Scene change data:
———
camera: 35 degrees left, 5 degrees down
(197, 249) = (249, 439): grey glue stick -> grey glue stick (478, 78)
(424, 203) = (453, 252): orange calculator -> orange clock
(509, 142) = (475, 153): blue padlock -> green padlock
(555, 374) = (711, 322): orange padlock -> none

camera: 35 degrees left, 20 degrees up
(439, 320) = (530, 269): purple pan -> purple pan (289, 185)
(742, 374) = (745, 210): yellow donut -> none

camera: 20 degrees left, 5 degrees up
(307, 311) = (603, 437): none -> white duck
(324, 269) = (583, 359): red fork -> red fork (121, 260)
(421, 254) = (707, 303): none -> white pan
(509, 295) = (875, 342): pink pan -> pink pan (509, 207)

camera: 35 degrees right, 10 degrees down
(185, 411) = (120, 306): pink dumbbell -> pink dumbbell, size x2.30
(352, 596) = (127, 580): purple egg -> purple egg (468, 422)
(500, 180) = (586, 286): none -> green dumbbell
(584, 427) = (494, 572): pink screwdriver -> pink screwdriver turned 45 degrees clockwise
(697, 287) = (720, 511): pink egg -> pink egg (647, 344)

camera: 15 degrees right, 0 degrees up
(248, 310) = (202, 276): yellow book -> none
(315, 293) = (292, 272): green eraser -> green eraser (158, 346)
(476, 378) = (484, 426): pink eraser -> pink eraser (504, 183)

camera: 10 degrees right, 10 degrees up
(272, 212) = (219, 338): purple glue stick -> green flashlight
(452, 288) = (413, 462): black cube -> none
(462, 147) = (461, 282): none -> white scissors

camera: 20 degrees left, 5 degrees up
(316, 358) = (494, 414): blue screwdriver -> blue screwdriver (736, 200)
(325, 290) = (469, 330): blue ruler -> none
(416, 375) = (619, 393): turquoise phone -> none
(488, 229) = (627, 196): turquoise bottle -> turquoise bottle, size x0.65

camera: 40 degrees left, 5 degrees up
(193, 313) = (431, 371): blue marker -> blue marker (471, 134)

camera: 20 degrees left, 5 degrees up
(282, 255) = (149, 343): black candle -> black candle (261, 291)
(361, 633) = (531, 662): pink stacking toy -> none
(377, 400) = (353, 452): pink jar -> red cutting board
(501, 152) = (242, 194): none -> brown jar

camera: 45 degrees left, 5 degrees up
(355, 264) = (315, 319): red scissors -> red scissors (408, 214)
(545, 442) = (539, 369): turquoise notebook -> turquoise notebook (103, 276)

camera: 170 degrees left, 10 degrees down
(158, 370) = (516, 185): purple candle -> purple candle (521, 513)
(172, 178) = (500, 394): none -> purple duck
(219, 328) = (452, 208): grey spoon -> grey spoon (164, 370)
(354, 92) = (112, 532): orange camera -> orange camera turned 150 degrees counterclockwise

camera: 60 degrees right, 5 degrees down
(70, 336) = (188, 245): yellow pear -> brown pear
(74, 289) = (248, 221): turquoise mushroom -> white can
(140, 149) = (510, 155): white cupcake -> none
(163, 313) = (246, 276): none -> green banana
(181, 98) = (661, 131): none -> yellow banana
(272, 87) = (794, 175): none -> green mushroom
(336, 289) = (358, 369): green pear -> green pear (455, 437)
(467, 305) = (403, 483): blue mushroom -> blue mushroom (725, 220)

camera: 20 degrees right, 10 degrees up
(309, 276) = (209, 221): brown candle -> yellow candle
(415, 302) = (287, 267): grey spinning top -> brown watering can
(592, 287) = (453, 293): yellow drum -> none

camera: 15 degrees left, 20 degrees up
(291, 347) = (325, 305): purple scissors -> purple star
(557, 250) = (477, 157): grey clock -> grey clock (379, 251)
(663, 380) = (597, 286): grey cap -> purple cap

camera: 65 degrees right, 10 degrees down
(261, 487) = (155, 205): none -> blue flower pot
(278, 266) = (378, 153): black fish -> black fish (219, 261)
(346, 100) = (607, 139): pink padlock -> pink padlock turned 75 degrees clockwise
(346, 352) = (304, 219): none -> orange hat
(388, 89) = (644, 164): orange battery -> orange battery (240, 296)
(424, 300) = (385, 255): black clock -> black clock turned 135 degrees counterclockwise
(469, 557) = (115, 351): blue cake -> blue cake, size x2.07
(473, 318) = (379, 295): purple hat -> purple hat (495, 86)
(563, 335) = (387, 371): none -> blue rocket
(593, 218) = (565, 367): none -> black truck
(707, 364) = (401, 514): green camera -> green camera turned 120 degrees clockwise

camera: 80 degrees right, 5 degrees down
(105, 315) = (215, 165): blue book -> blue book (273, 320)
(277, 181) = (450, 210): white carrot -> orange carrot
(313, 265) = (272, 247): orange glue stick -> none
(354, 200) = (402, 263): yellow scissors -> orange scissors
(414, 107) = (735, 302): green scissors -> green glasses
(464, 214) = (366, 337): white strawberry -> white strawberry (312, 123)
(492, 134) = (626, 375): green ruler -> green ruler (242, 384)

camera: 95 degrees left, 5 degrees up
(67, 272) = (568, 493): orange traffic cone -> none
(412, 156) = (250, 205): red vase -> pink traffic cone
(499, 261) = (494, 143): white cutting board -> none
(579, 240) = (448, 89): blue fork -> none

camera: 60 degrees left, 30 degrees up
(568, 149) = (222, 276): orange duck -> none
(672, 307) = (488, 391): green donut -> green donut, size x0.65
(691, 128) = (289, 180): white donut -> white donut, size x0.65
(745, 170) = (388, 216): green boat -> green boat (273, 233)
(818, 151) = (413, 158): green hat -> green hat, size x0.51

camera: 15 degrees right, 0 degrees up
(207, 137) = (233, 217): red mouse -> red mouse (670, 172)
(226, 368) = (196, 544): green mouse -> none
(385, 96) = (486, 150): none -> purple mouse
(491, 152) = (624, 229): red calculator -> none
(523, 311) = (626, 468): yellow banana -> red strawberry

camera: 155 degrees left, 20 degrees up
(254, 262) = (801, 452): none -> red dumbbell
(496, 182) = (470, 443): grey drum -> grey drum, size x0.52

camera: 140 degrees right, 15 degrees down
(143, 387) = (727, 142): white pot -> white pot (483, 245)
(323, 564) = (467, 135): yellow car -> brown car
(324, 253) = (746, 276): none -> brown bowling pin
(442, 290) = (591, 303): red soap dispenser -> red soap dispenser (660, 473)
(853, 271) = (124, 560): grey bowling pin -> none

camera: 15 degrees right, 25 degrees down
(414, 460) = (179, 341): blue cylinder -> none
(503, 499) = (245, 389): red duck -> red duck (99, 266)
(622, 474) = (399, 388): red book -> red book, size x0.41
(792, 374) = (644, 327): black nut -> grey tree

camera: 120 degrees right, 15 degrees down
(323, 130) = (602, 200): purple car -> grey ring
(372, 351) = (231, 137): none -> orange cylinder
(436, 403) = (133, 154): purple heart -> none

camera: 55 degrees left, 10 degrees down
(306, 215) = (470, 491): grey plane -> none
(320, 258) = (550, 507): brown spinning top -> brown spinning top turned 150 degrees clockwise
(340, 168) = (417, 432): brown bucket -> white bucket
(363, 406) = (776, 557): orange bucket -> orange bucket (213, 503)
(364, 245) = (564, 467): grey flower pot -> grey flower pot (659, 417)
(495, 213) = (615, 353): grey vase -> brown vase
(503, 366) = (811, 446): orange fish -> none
———
EXERCISE DETAILS: Output the lines above verbatim and in full.

SOLUTION:
camera: 35 degrees left, 5 degrees down
(197, 249) = (249, 439): grey glue stick -> grey glue stick (478, 78)
(424, 203) = (453, 252): orange calculator -> orange clock
(509, 142) = (475, 153): blue padlock -> green padlock
(555, 374) = (711, 322): orange padlock -> none

camera: 35 degrees left, 20 degrees up
(439, 320) = (530, 269): purple pan -> purple pan (289, 185)
(742, 374) = (745, 210): yellow donut -> none

camera: 20 degrees left, 5 degrees up
(307, 311) = (603, 437): none -> white duck
(324, 269) = (583, 359): red fork -> red fork (121, 260)
(421, 254) = (707, 303): none -> white pan
(509, 295) = (875, 342): pink pan -> pink pan (509, 207)

camera: 35 degrees right, 10 degrees down
(185, 411) = (120, 306): pink dumbbell -> pink dumbbell, size x2.30
(352, 596) = (127, 580): purple egg -> purple egg (468, 422)
(500, 180) = (586, 286): none -> green dumbbell
(584, 427) = (494, 572): pink screwdriver -> pink screwdriver turned 45 degrees clockwise
(697, 287) = (720, 511): pink egg -> pink egg (647, 344)

camera: 15 degrees right, 0 degrees up
(248, 310) = (202, 276): yellow book -> none
(315, 293) = (292, 272): green eraser -> green eraser (158, 346)
(476, 378) = (484, 426): pink eraser -> pink eraser (504, 183)

camera: 10 degrees right, 10 degrees up
(272, 212) = (219, 338): purple glue stick -> green flashlight
(452, 288) = (413, 462): black cube -> none
(462, 147) = (461, 282): none -> white scissors

camera: 20 degrees left, 5 degrees up
(316, 358) = (494, 414): blue screwdriver -> blue screwdriver (736, 200)
(325, 290) = (469, 330): blue ruler -> none
(416, 375) = (619, 393): turquoise phone -> none
(488, 229) = (627, 196): turquoise bottle -> turquoise bottle, size x0.65

camera: 40 degrees left, 5 degrees up
(193, 313) = (431, 371): blue marker -> blue marker (471, 134)

camera: 20 degrees left, 5 degrees up
(282, 255) = (149, 343): black candle -> black candle (261, 291)
(361, 633) = (531, 662): pink stacking toy -> none
(377, 400) = (353, 452): pink jar -> red cutting board
(501, 152) = (242, 194): none -> brown jar

camera: 45 degrees left, 5 degrees up
(355, 264) = (315, 319): red scissors -> red scissors (408, 214)
(545, 442) = (539, 369): turquoise notebook -> turquoise notebook (103, 276)

camera: 170 degrees left, 10 degrees down
(158, 370) = (516, 185): purple candle -> purple candle (521, 513)
(172, 178) = (500, 394): none -> purple duck
(219, 328) = (452, 208): grey spoon -> grey spoon (164, 370)
(354, 92) = (112, 532): orange camera -> orange camera turned 150 degrees counterclockwise

camera: 60 degrees right, 5 degrees down
(70, 336) = (188, 245): yellow pear -> brown pear
(74, 289) = (248, 221): turquoise mushroom -> white can
(140, 149) = (510, 155): white cupcake -> none
(163, 313) = (246, 276): none -> green banana
(181, 98) = (661, 131): none -> yellow banana
(272, 87) = (794, 175): none -> green mushroom
(336, 289) = (358, 369): green pear -> green pear (455, 437)
(467, 305) = (403, 483): blue mushroom -> blue mushroom (725, 220)

camera: 20 degrees right, 10 degrees up
(309, 276) = (209, 221): brown candle -> yellow candle
(415, 302) = (287, 267): grey spinning top -> brown watering can
(592, 287) = (453, 293): yellow drum -> none

camera: 15 degrees left, 20 degrees up
(291, 347) = (325, 305): purple scissors -> purple star
(557, 250) = (477, 157): grey clock -> grey clock (379, 251)
(663, 380) = (597, 286): grey cap -> purple cap

camera: 65 degrees right, 10 degrees down
(261, 487) = (155, 205): none -> blue flower pot
(278, 266) = (378, 153): black fish -> black fish (219, 261)
(346, 100) = (607, 139): pink padlock -> pink padlock turned 75 degrees clockwise
(346, 352) = (304, 219): none -> orange hat
(388, 89) = (644, 164): orange battery -> orange battery (240, 296)
(424, 300) = (385, 255): black clock -> black clock turned 135 degrees counterclockwise
(469, 557) = (115, 351): blue cake -> blue cake, size x2.07
(473, 318) = (379, 295): purple hat -> purple hat (495, 86)
(563, 335) = (387, 371): none -> blue rocket
(593, 218) = (565, 367): none -> black truck
(707, 364) = (401, 514): green camera -> green camera turned 120 degrees clockwise

camera: 80 degrees right, 5 degrees down
(105, 315) = (215, 165): blue book -> blue book (273, 320)
(277, 181) = (450, 210): white carrot -> orange carrot
(313, 265) = (272, 247): orange glue stick -> none
(354, 200) = (402, 263): yellow scissors -> orange scissors
(414, 107) = (735, 302): green scissors -> green glasses
(464, 214) = (366, 337): white strawberry -> white strawberry (312, 123)
(492, 134) = (626, 375): green ruler -> green ruler (242, 384)

camera: 95 degrees left, 5 degrees up
(67, 272) = (568, 493): orange traffic cone -> none
(412, 156) = (250, 205): red vase -> pink traffic cone
(499, 261) = (494, 143): white cutting board -> none
(579, 240) = (448, 89): blue fork -> none

camera: 60 degrees left, 30 degrees up
(568, 149) = (222, 276): orange duck -> none
(672, 307) = (488, 391): green donut -> green donut, size x0.65
(691, 128) = (289, 180): white donut -> white donut, size x0.65
(745, 170) = (388, 216): green boat -> green boat (273, 233)
(818, 151) = (413, 158): green hat -> green hat, size x0.51

camera: 15 degrees right, 0 degrees up
(207, 137) = (233, 217): red mouse -> red mouse (670, 172)
(226, 368) = (196, 544): green mouse -> none
(385, 96) = (486, 150): none -> purple mouse
(491, 152) = (624, 229): red calculator -> none
(523, 311) = (626, 468): yellow banana -> red strawberry

camera: 155 degrees left, 20 degrees up
(254, 262) = (801, 452): none -> red dumbbell
(496, 182) = (470, 443): grey drum -> grey drum, size x0.52

camera: 140 degrees right, 15 degrees down
(143, 387) = (727, 142): white pot -> white pot (483, 245)
(323, 564) = (467, 135): yellow car -> brown car
(324, 253) = (746, 276): none -> brown bowling pin
(442, 290) = (591, 303): red soap dispenser -> red soap dispenser (660, 473)
(853, 271) = (124, 560): grey bowling pin -> none

camera: 15 degrees right, 25 degrees down
(414, 460) = (179, 341): blue cylinder -> none
(503, 499) = (245, 389): red duck -> red duck (99, 266)
(622, 474) = (399, 388): red book -> red book, size x0.41
(792, 374) = (644, 327): black nut -> grey tree

camera: 120 degrees right, 15 degrees down
(323, 130) = (602, 200): purple car -> grey ring
(372, 351) = (231, 137): none -> orange cylinder
(436, 403) = (133, 154): purple heart -> none

camera: 55 degrees left, 10 degrees down
(306, 215) = (470, 491): grey plane -> none
(320, 258) = (550, 507): brown spinning top -> brown spinning top turned 150 degrees clockwise
(340, 168) = (417, 432): brown bucket -> white bucket
(363, 406) = (776, 557): orange bucket -> orange bucket (213, 503)
(364, 245) = (564, 467): grey flower pot -> grey flower pot (659, 417)
(495, 213) = (615, 353): grey vase -> brown vase
(503, 366) = (811, 446): orange fish -> none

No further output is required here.